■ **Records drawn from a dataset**
┄┄┄┄┄┄┄┄┄┄┄┄┄┄┄┄┄┄┄┄

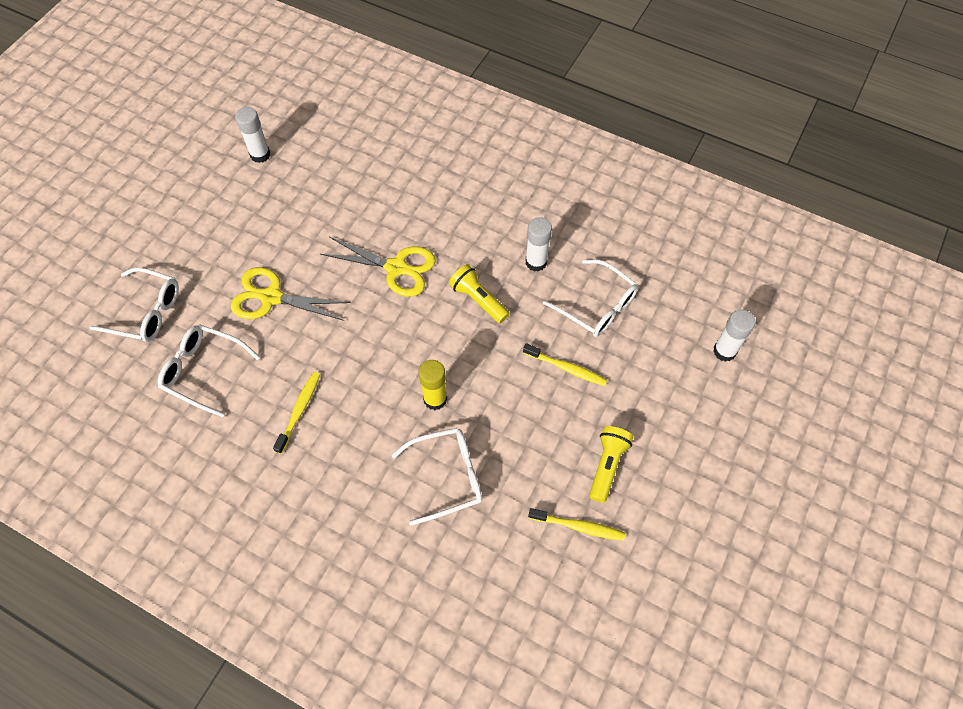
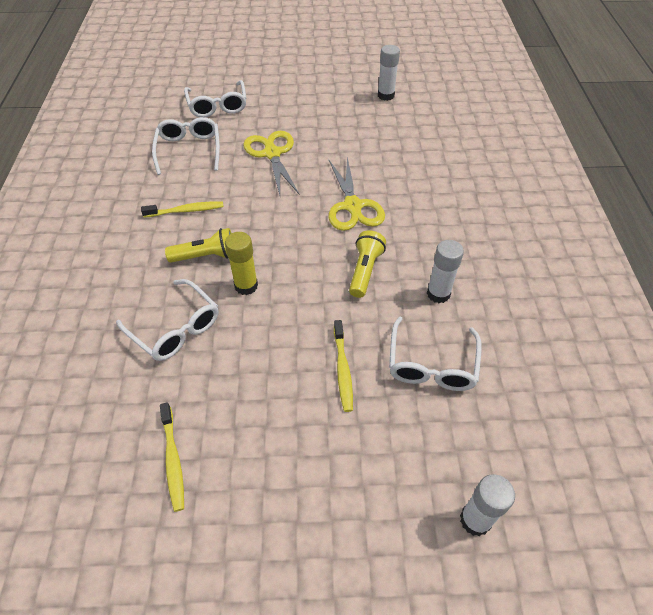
camera: 60 degrees right, 10 degrees down
yellow flashlight [589,426,633,503] -> yellow flashlight moved to [165,228,231,263]

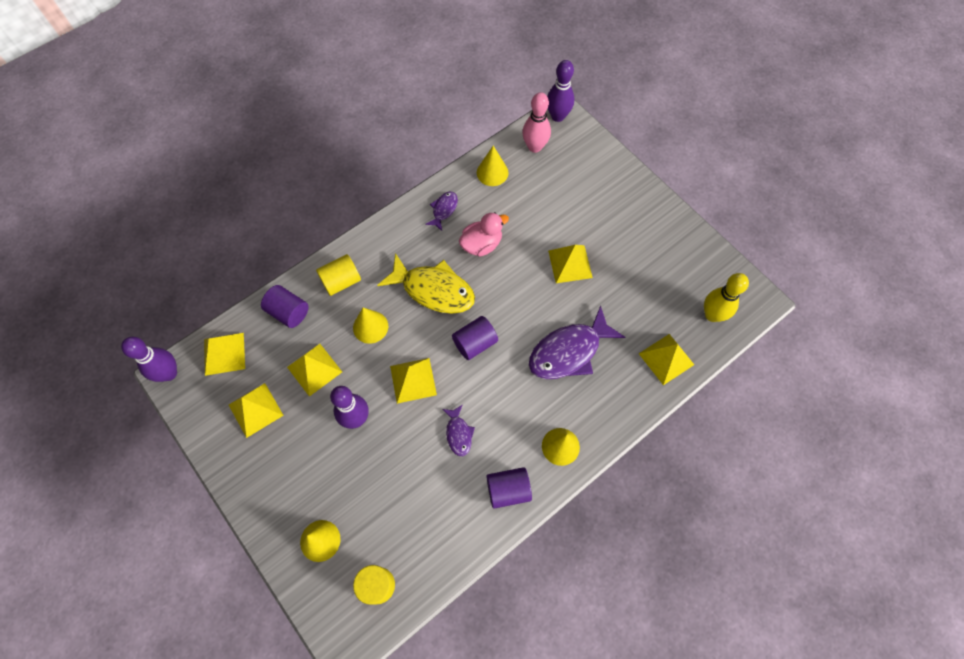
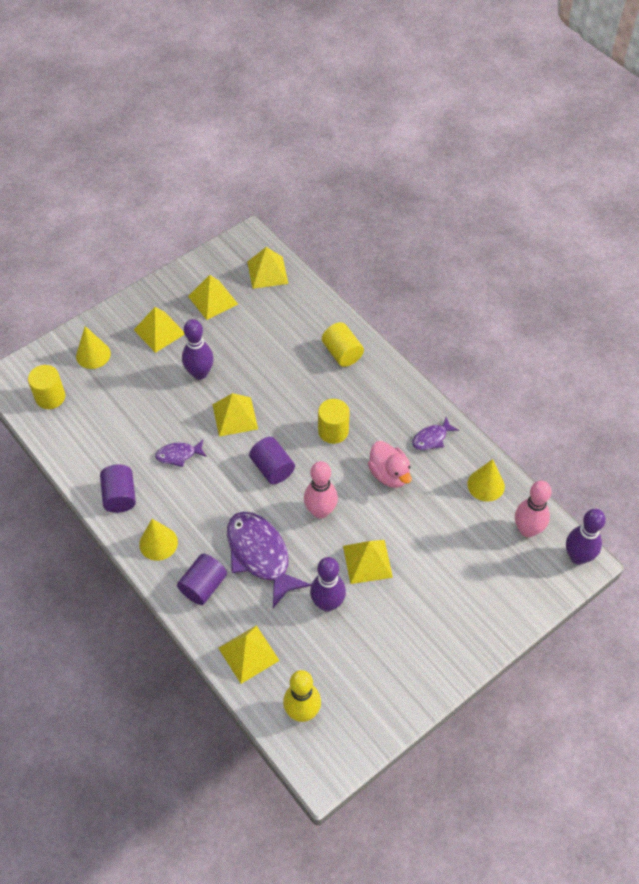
camera: 90 degrees right, 10 degrees down
purple bowling pin [121,337,177,382] -> purple bowling pin moved to [310,557,346,612]
purple cylinder [261,285,309,328] -> purple cylinder moved to [177,554,227,605]
yellow pyramid [287,344,342,397] -> yellow pyramid moved to [134,307,185,353]
yellow cone [353,308,388,344] -> none
yellow fish [377,253,475,314] -> yellow cylinder [318,399,350,444]
purple fish [425,191,458,231] -> purple fish turned 120 degrees clockwise [412,417,459,450]
none -> pink bowling pin [304,461,338,519]

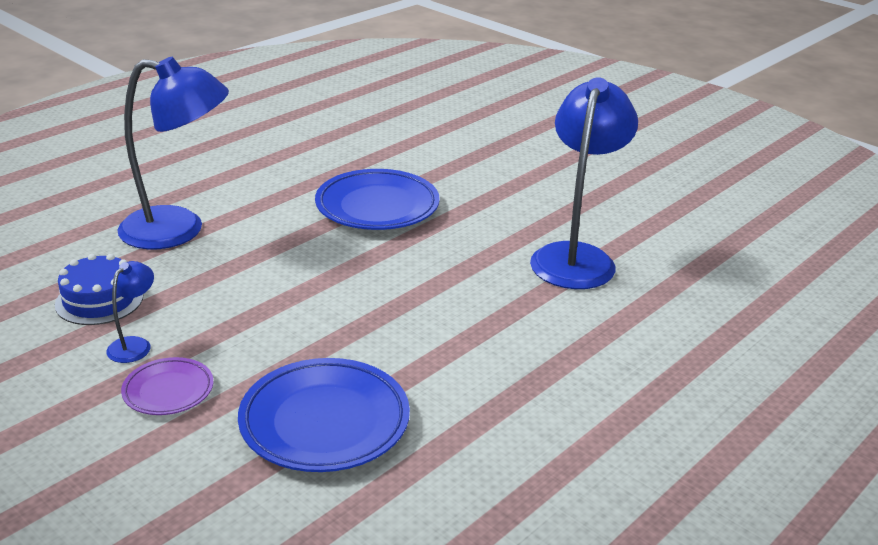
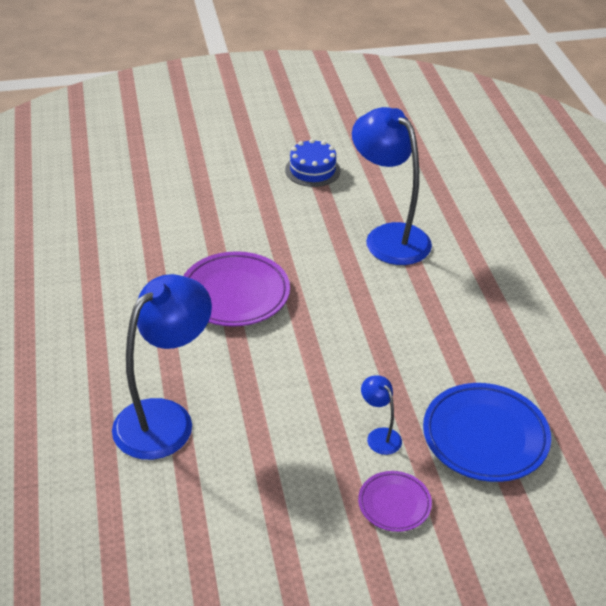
camera: 55 degrees left, 10 degrees up
blue cake [55,254,143,325] -> blue cake moved to [285,139,340,187]
blue lamp [106,261,154,363] -> blue lamp moved to [361,375,402,455]
blue plate [315,169,440,230] -> purple plate [183,251,290,327]

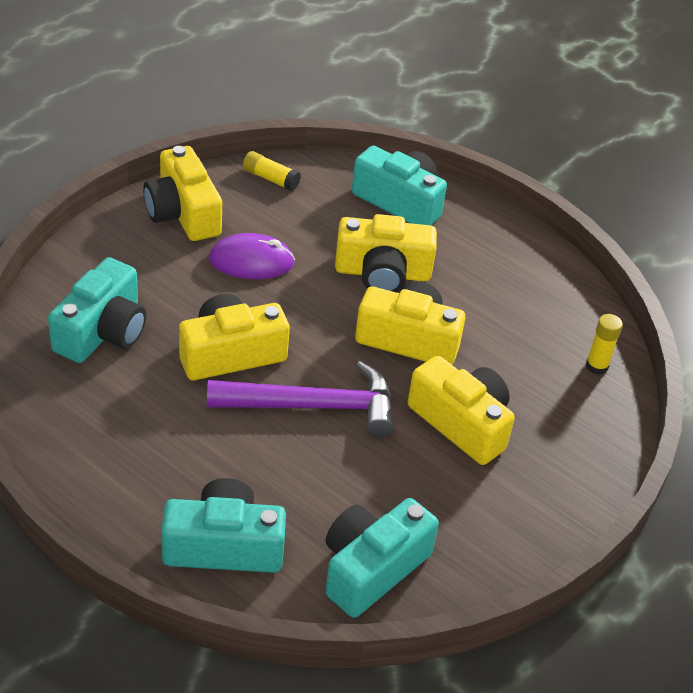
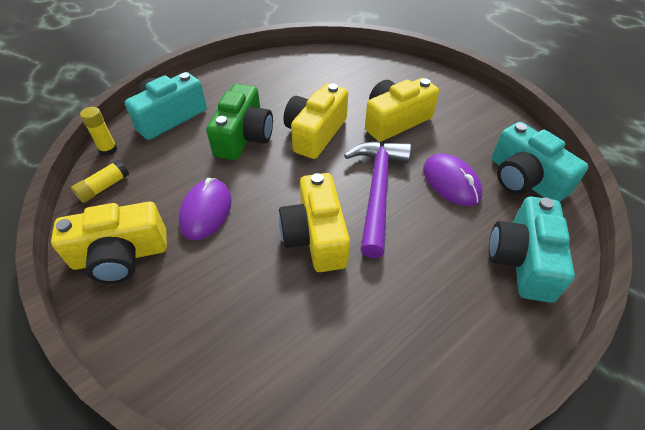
camera: 75 degrees left, 5 degrees up
turquoise camera [48,257,146,363] -> none
yellow camera [335,214,437,293] -> green camera [206,84,273,160]
yellow glue stick [586,314,623,375] -> yellow glue stick moved to [80,107,117,156]
none -> purple mouse [423,154,483,206]

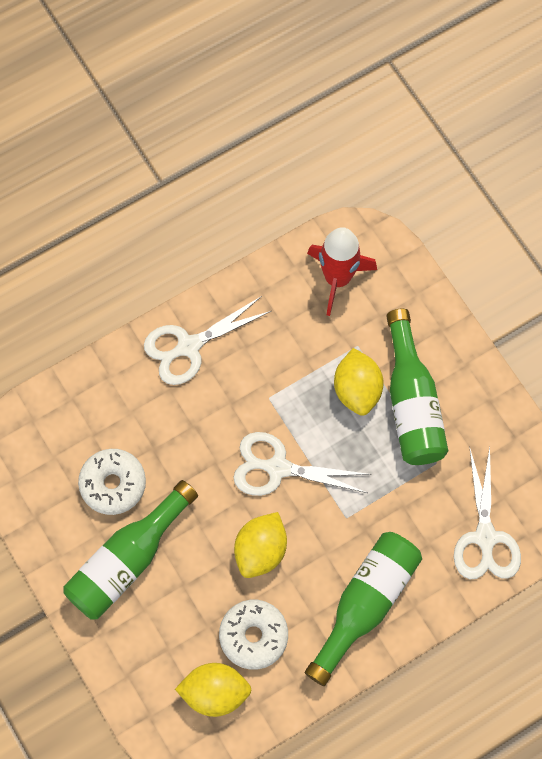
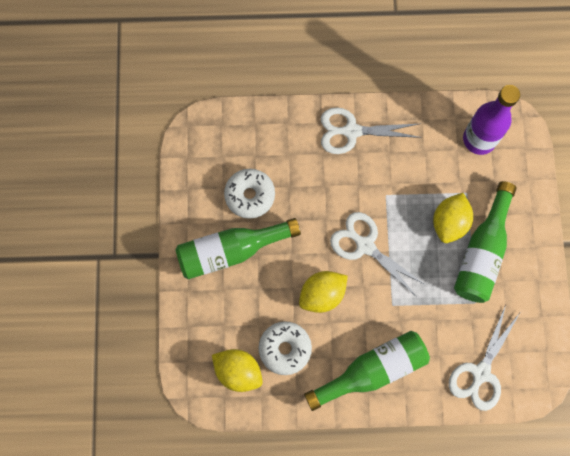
camera: 30 degrees right, 5 degrees up
red rocket [307,227,377,316] -> purple bottle [463,85,520,155]

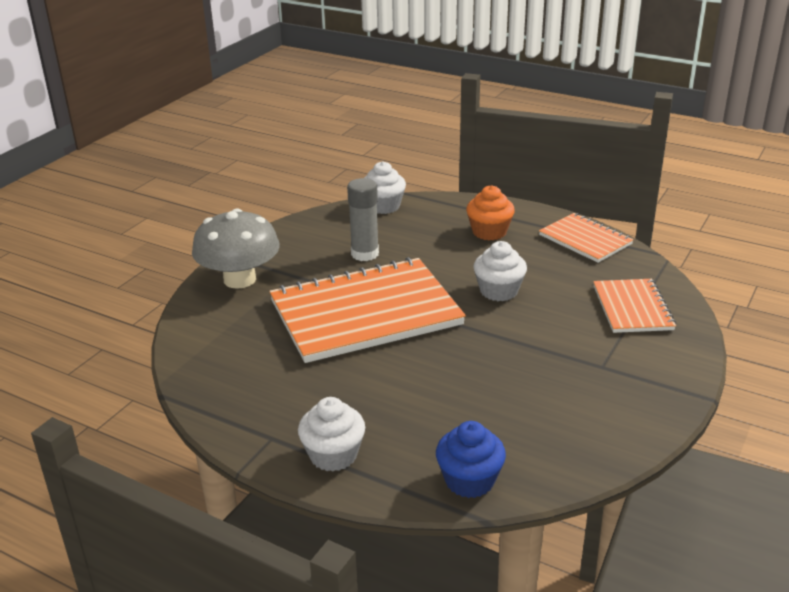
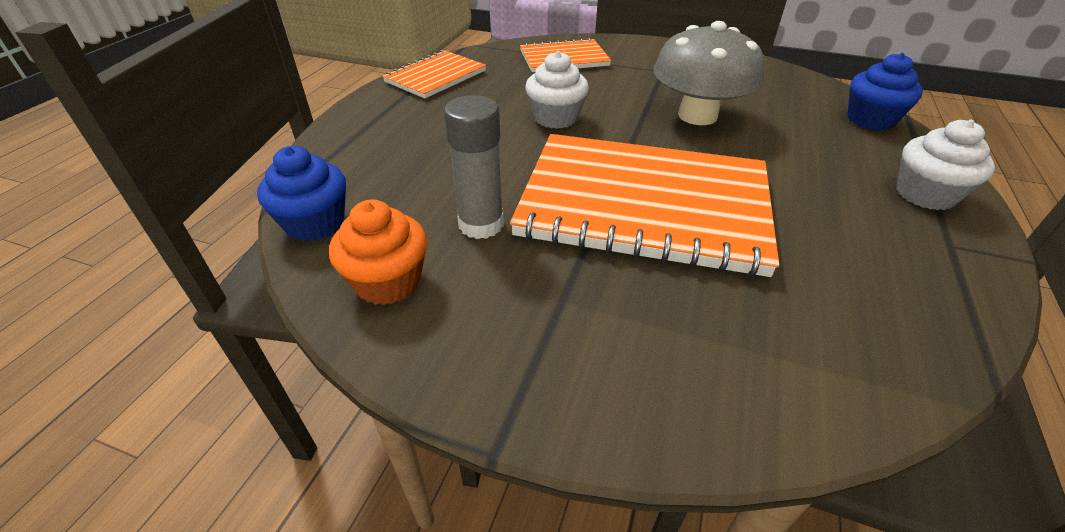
camera: 100 degrees left, 10 degrees up
grey mushroom [192,208,280,289] -> grey mushroom moved to [654,21,765,125]
orange notebook [269,257,466,363] -> orange notebook turned 45 degrees counterclockwise [510,134,779,277]
white cupcake [364,161,406,214] -> blue cupcake [257,146,346,242]
orange cupcake [466,185,515,240] -> orange cupcake moved to [329,200,427,305]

┄┄┄┄┄┄┄┄┄┄┄┄┄┄┄┄┄┄┄┄

■ **What is being asked**
Transcribe, from the records above, the first line and every line after it up to and including the line with "orange notebook [269,257,466,363]"; omit pictures.

■ **Your response**
camera: 60 degrees right, 10 degrees down
yellow flashlight [589,426,633,503] -> yellow flashlight moved to [165,228,231,263]

camera: 90 degrees right, 10 degrees down
purple bowling pin [121,337,177,382] -> purple bowling pin moved to [310,557,346,612]
purple cylinder [261,285,309,328] -> purple cylinder moved to [177,554,227,605]
yellow pyramid [287,344,342,397] -> yellow pyramid moved to [134,307,185,353]
yellow cone [353,308,388,344] -> none
yellow fish [377,253,475,314] -> yellow cylinder [318,399,350,444]
purple fish [425,191,458,231] -> purple fish turned 120 degrees clockwise [412,417,459,450]
none -> pink bowling pin [304,461,338,519]

camera: 55 degrees left, 10 degrees up
blue cake [55,254,143,325] -> blue cake moved to [285,139,340,187]
blue lamp [106,261,154,363] -> blue lamp moved to [361,375,402,455]
blue plate [315,169,440,230] -> purple plate [183,251,290,327]

camera: 75 degrees left, 5 degrees up
turquoise camera [48,257,146,363] -> none
yellow camera [335,214,437,293] -> green camera [206,84,273,160]
yellow glue stick [586,314,623,375] -> yellow glue stick moved to [80,107,117,156]
none -> purple mouse [423,154,483,206]

camera: 30 degrees right, 5 degrees up
red rocket [307,227,377,316] -> purple bottle [463,85,520,155]

camera: 100 degrees left, 10 degrees up
grey mushroom [192,208,280,289] -> grey mushroom moved to [654,21,765,125]
orange notebook [269,257,466,363] -> orange notebook turned 45 degrees counterclockwise [510,134,779,277]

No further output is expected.